*** Extracted records ***

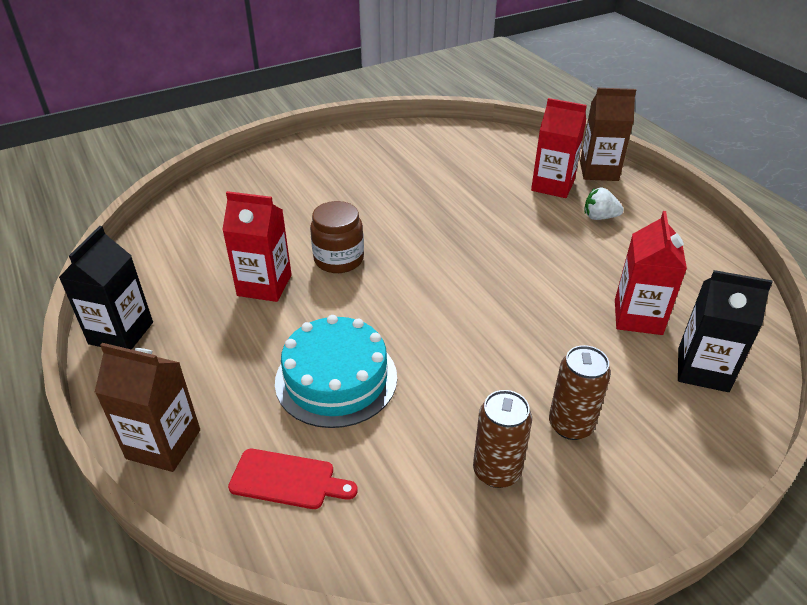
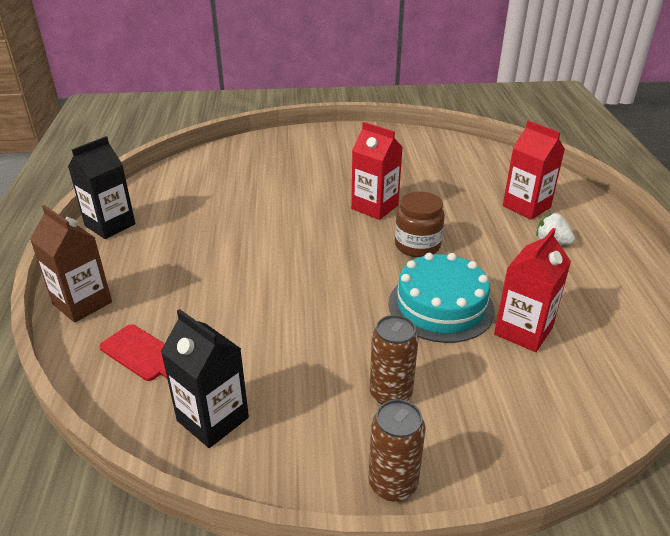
camera: 25 degrees right, 5 degrees down
red carton [222,191,292,302] -> red carton moved to [351,122,403,220]
turquoise cake [275,315,397,428] -> turquoise cake moved to [388,253,495,343]
brown jar [310,201,364,273] -> brown jar moved to [395,192,445,257]
brown can [473,390,532,488] -> brown can moved to [369,399,425,501]
brown carton [580,88,636,181] -> none
black carton [678,270,773,392] -> black carton moved to [161,309,249,448]

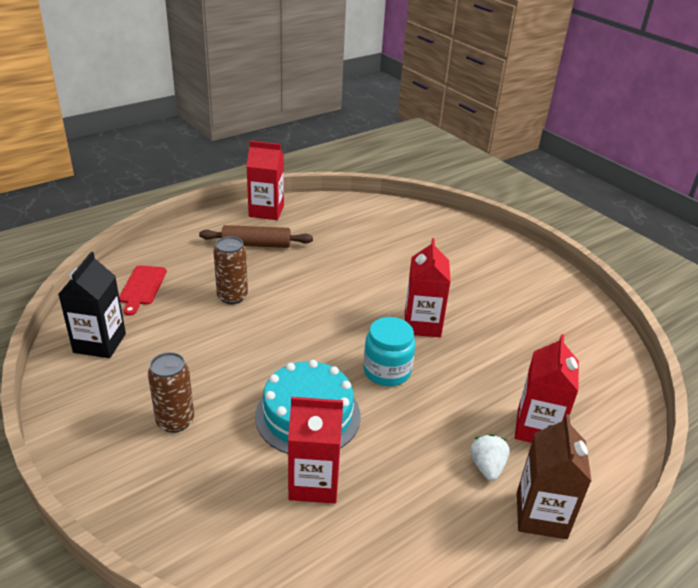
camera: 55 degrees right, 0 degrees up
brown carton [30,205,112,323] -> brown carton moved to [517,414,592,539]
black carton [68,136,135,239] -> red carton [246,141,284,220]
brown can [369,399,425,501] -> brown can moved to [213,236,248,304]
brown jar [395,192,445,257] -> turquoise jar [363,317,415,386]
none -> brown rolling pin [199,225,313,248]

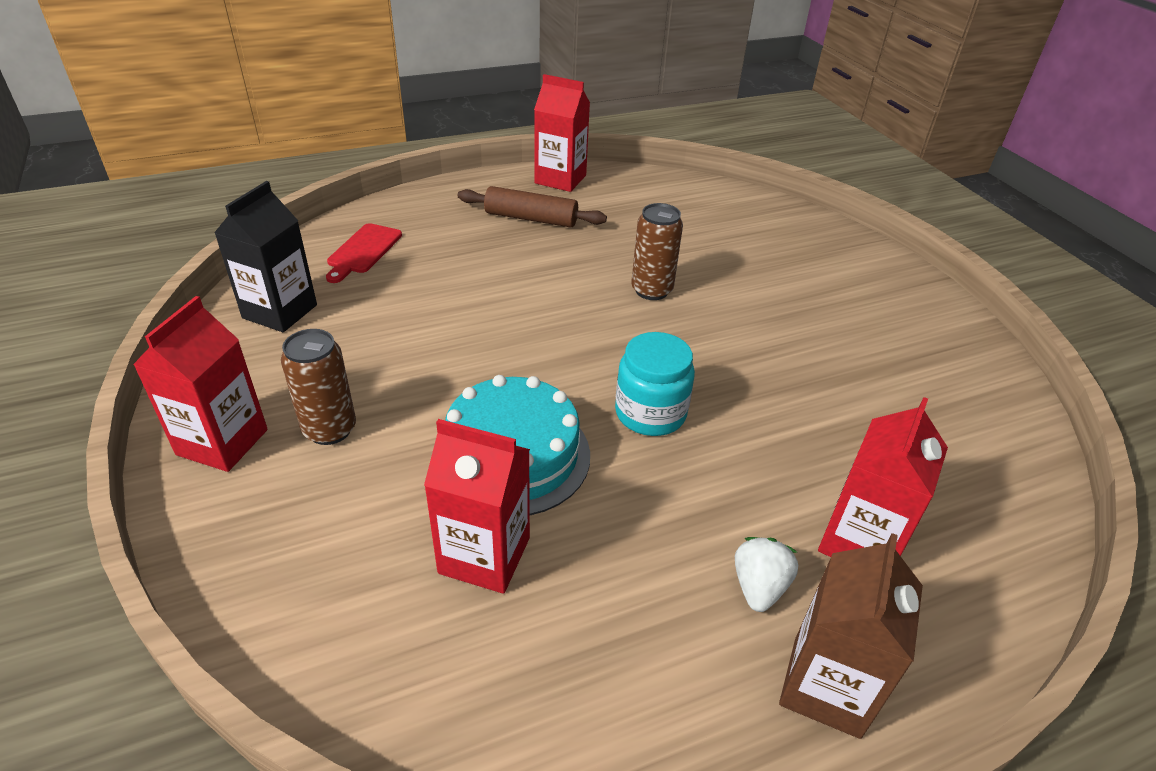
camera: 15 degrees right, 5 degrees up
brown can [213,236,248,304] -> brown can moved to [631,203,683,300]
red carton [405,238,451,337] -> red carton moved to [133,296,268,472]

*** End of Extracted records ***

The expected result is the material restated word for word, minus any picture.

camera: 25 degrees right, 5 degrees down
red carton [222,191,292,302] -> red carton moved to [351,122,403,220]
turquoise cake [275,315,397,428] -> turquoise cake moved to [388,253,495,343]
brown jar [310,201,364,273] -> brown jar moved to [395,192,445,257]
brown can [473,390,532,488] -> brown can moved to [369,399,425,501]
brown carton [580,88,636,181] -> none
black carton [678,270,773,392] -> black carton moved to [161,309,249,448]

camera: 55 degrees right, 0 degrees up
brown carton [30,205,112,323] -> brown carton moved to [517,414,592,539]
black carton [68,136,135,239] -> red carton [246,141,284,220]
brown can [369,399,425,501] -> brown can moved to [213,236,248,304]
brown jar [395,192,445,257] -> turquoise jar [363,317,415,386]
none -> brown rolling pin [199,225,313,248]

camera: 15 degrees right, 5 degrees up
brown can [213,236,248,304] -> brown can moved to [631,203,683,300]
red carton [405,238,451,337] -> red carton moved to [133,296,268,472]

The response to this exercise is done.